Start of Block

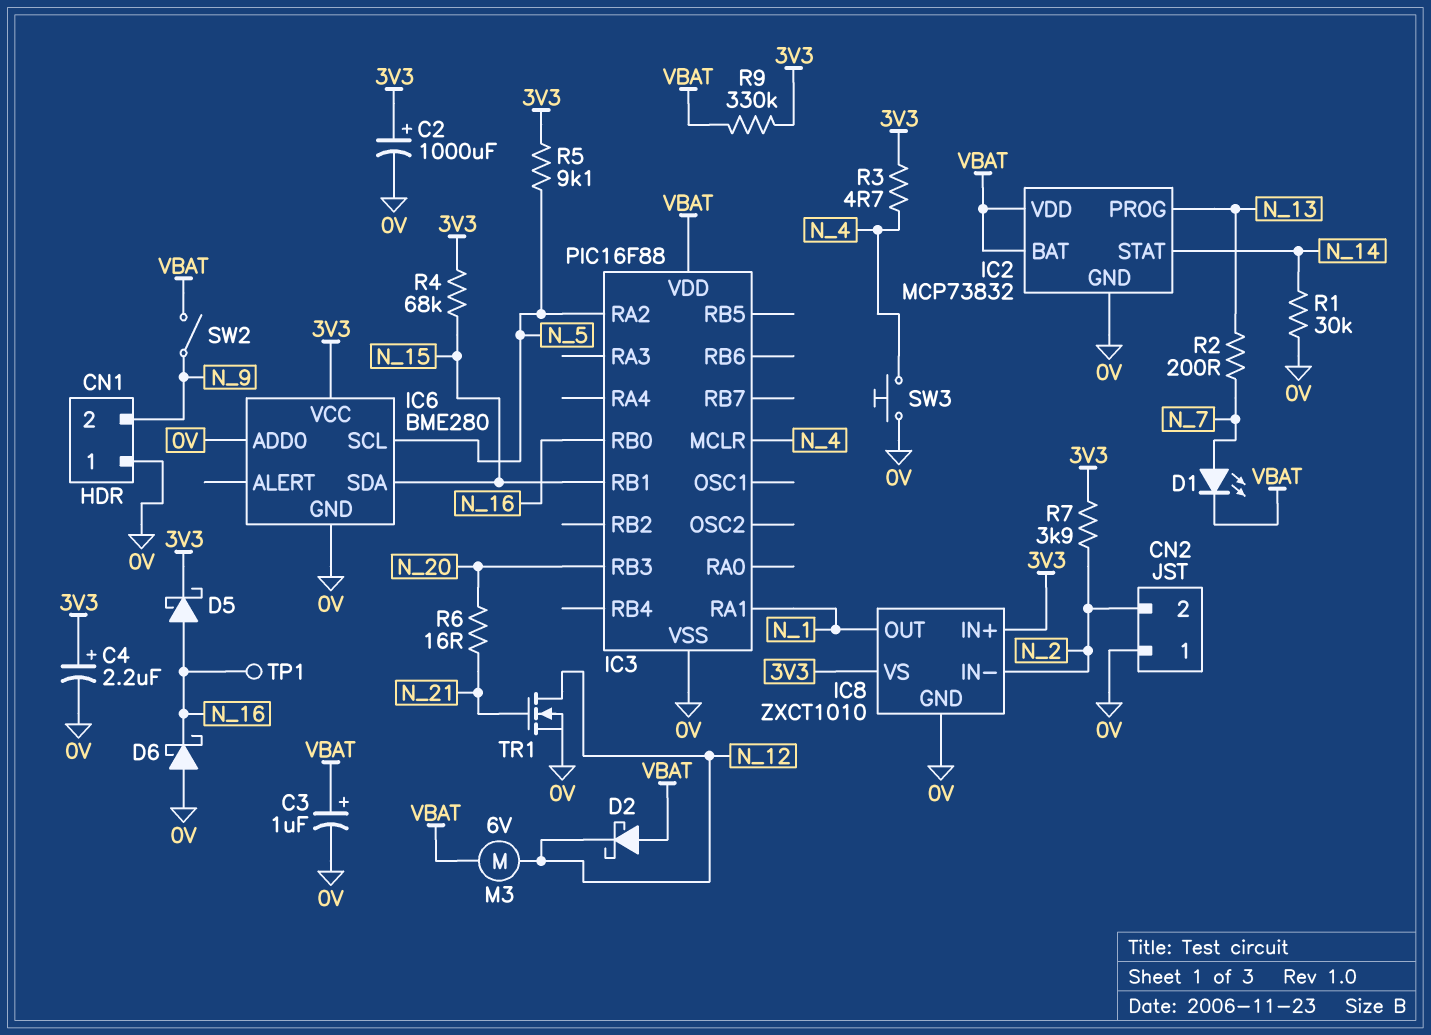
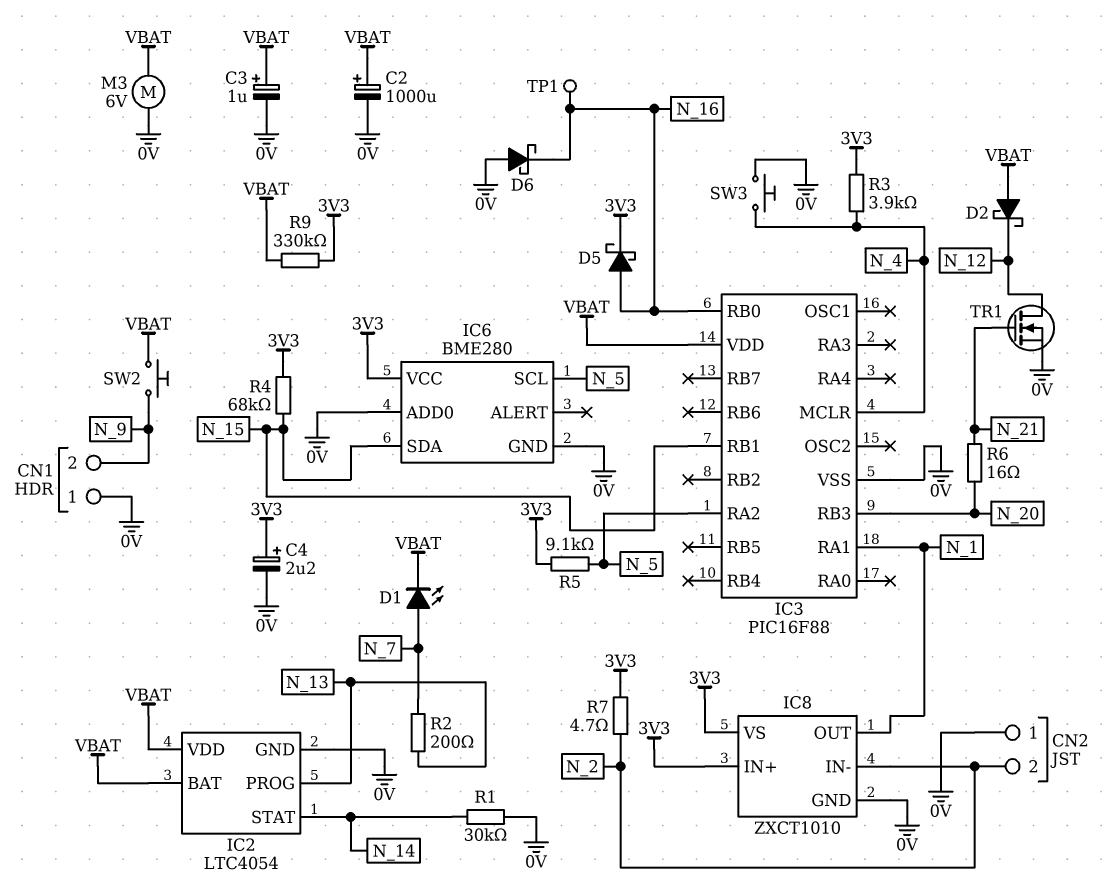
C2: 1000uF (plus 3V3, minus 0V) -> 1000uF (plus VBAT, minus 0V)
IC2: MCP73832 -> LTC4054
M3: motor 6V (N_12, VBAT) -> motor 6V (0V, VBAT)
R3: 4.7 (3V3, N_4) -> 3.9k (3V3, N_4)
R7: 3.9k (3V3, N_2) -> 4.7 (3V3, N_2)
SW2: switch (N_9, VBAT) -> button (N_9, VBAT)

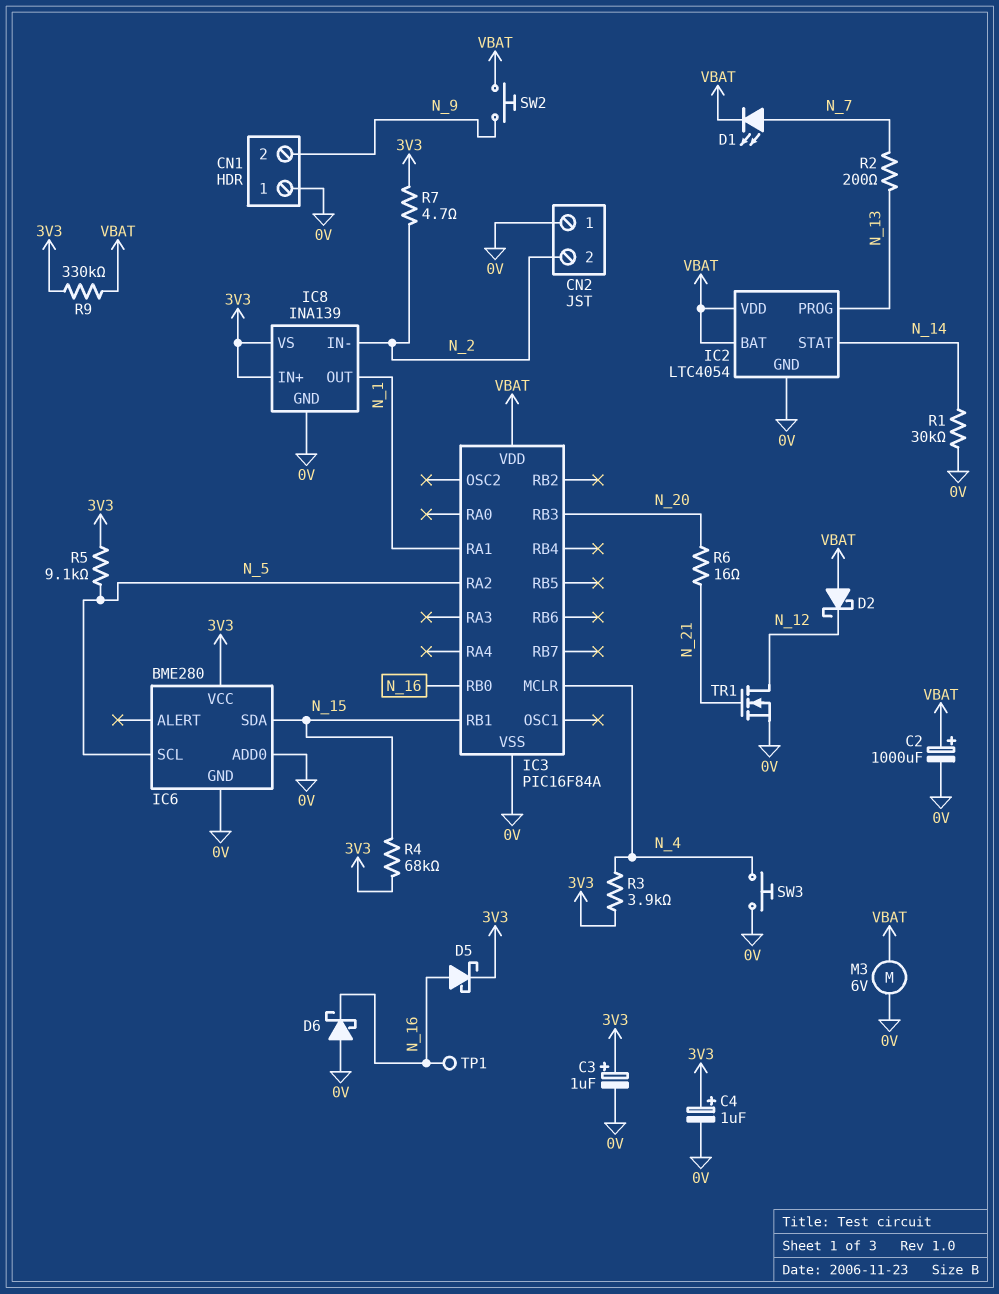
C3: 1uF (plus VBAT, minus 0V) -> 1uF (plus 3V3, minus 0V)
C4: 2.2uF (plus 3V3, minus 0V) -> 1uF (plus 3V3, minus 0V)
IC3: PIC16F88 -> PIC16F84A
IC8: ZXCT1010 -> INA139

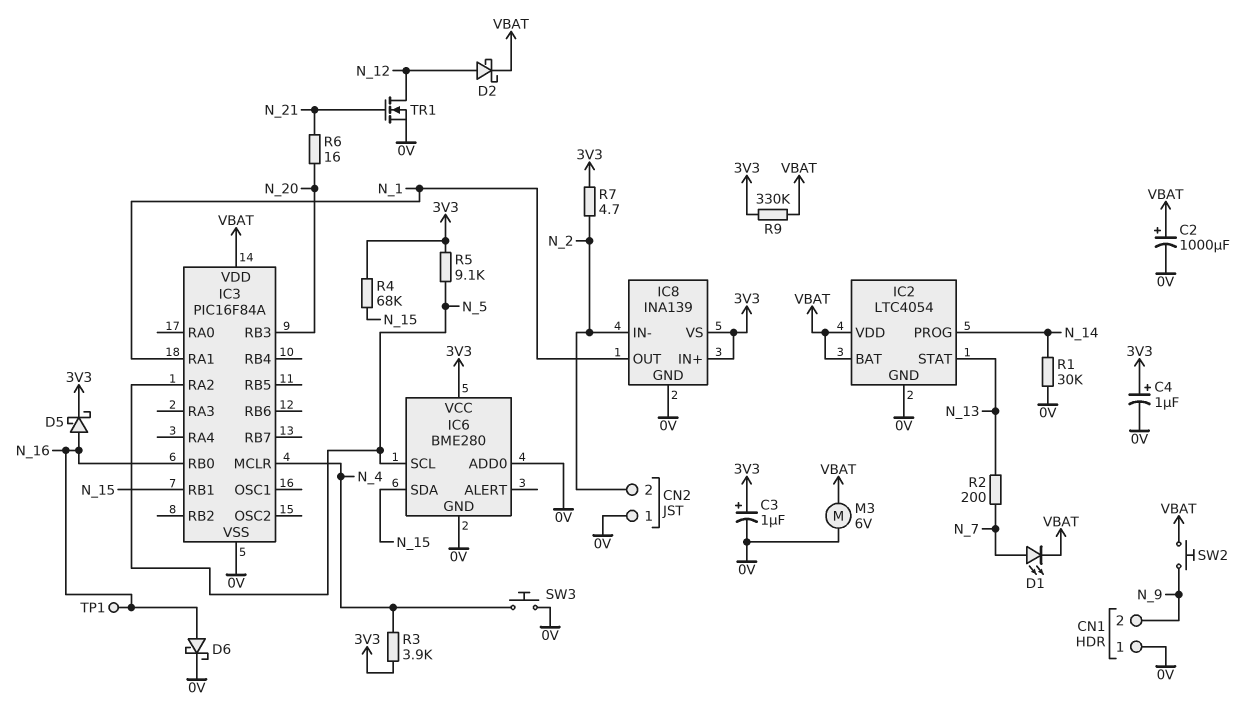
D2: schottky (A VBAT, K N_12) -> schottky (A N_12, K VBAT)
D6: schottky (A 0V, K N_16) -> schottky (A N_16, K 0V)
IC2 pin PROG: N_13 -> N_14
IC2 pin STAT: N_14 -> N_13

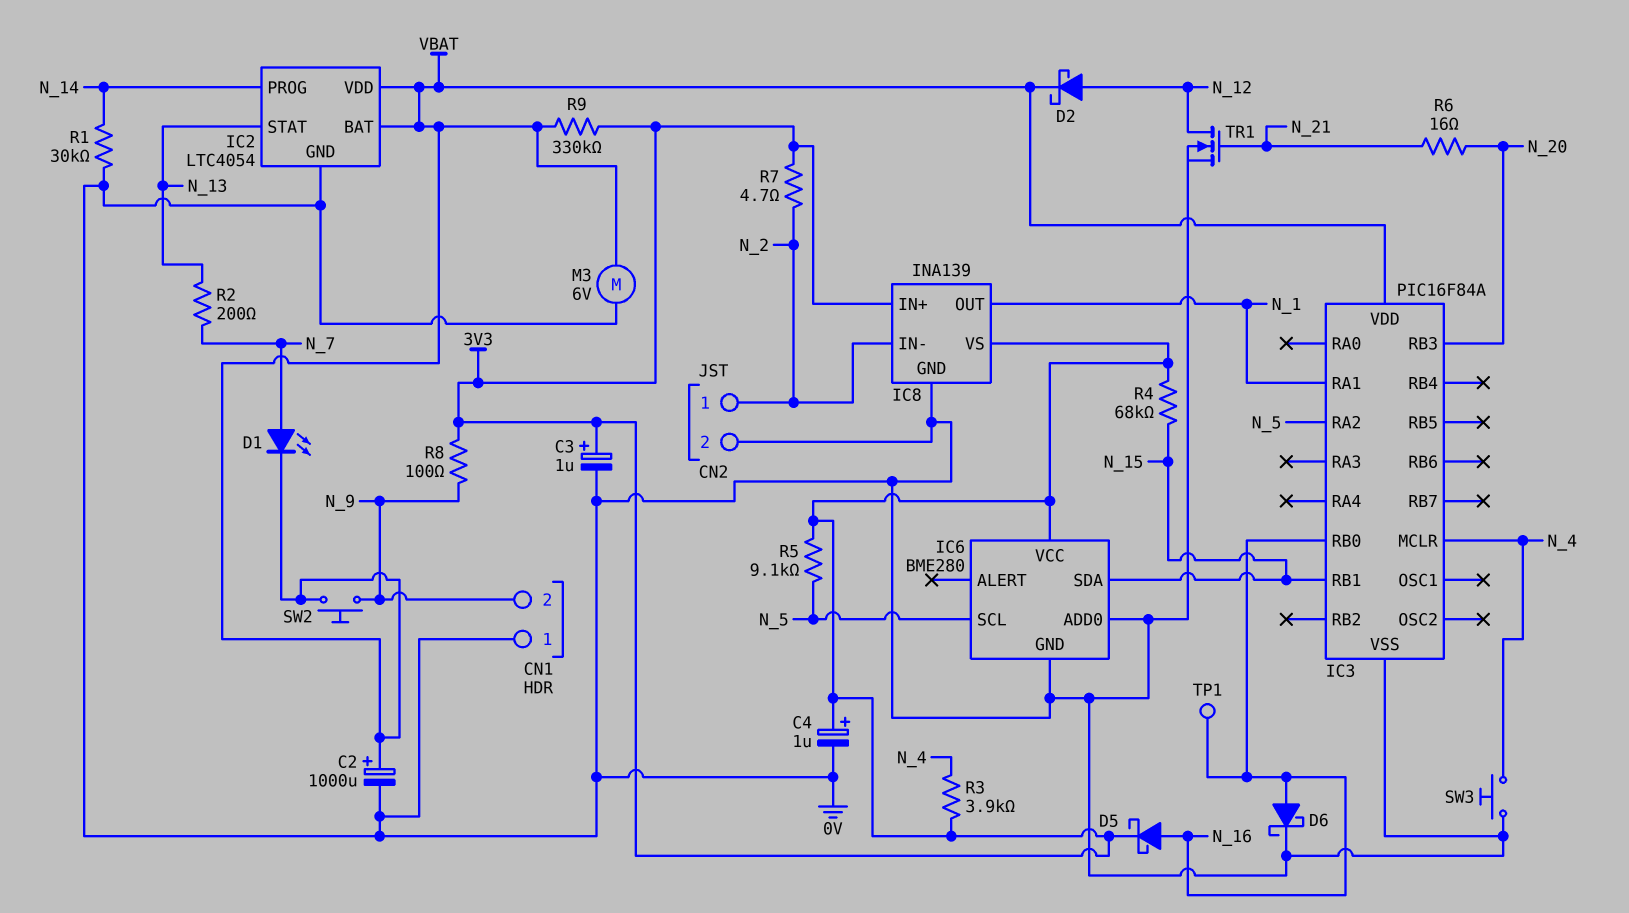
CN2 pin 1: 0V -> N_2
CN2 pin 2: N_2 -> 0V
R8: none -> 100 (3V3, N_9)

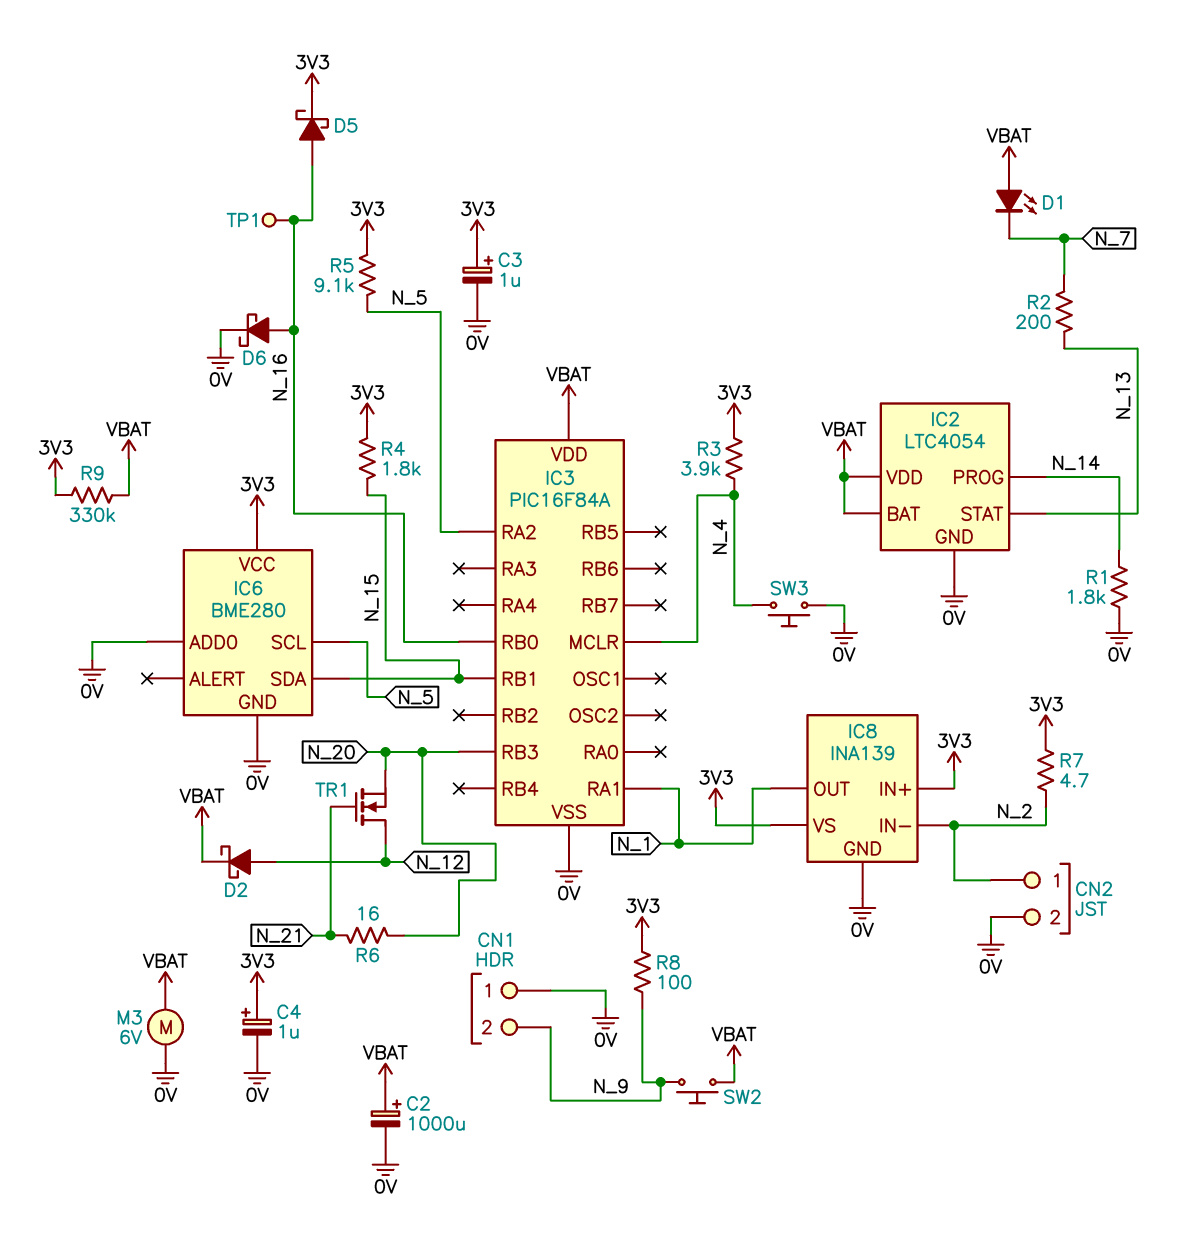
D1: LED (A N_7, K VBAT) -> LED (A VBAT, K N_7)
R1: 30k (0V, N_14) -> 1.8k (0V, N_14)
R4: 68k (3V3, N_15) -> 1.8k (3V3, N_15)
TR1: NMOS (G N_21, D N_12, S 0V) -> NMOS (G N_21, D N_12, S N_20)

End of Block

### Your assignment
Your task is to repeat, word for word and with no picture, every line from the one that contains "CN2 pin 2: N_2 -> 0V" through the last line of the data.

### Answer to this problem
CN2 pin 2: N_2 -> 0V
R8: none -> 100 (3V3, N_9)

D1: LED (A N_7, K VBAT) -> LED (A VBAT, K N_7)
R1: 30k (0V, N_14) -> 1.8k (0V, N_14)
R4: 68k (3V3, N_15) -> 1.8k (3V3, N_15)
TR1: NMOS (G N_21, D N_12, S 0V) -> NMOS (G N_21, D N_12, S N_20)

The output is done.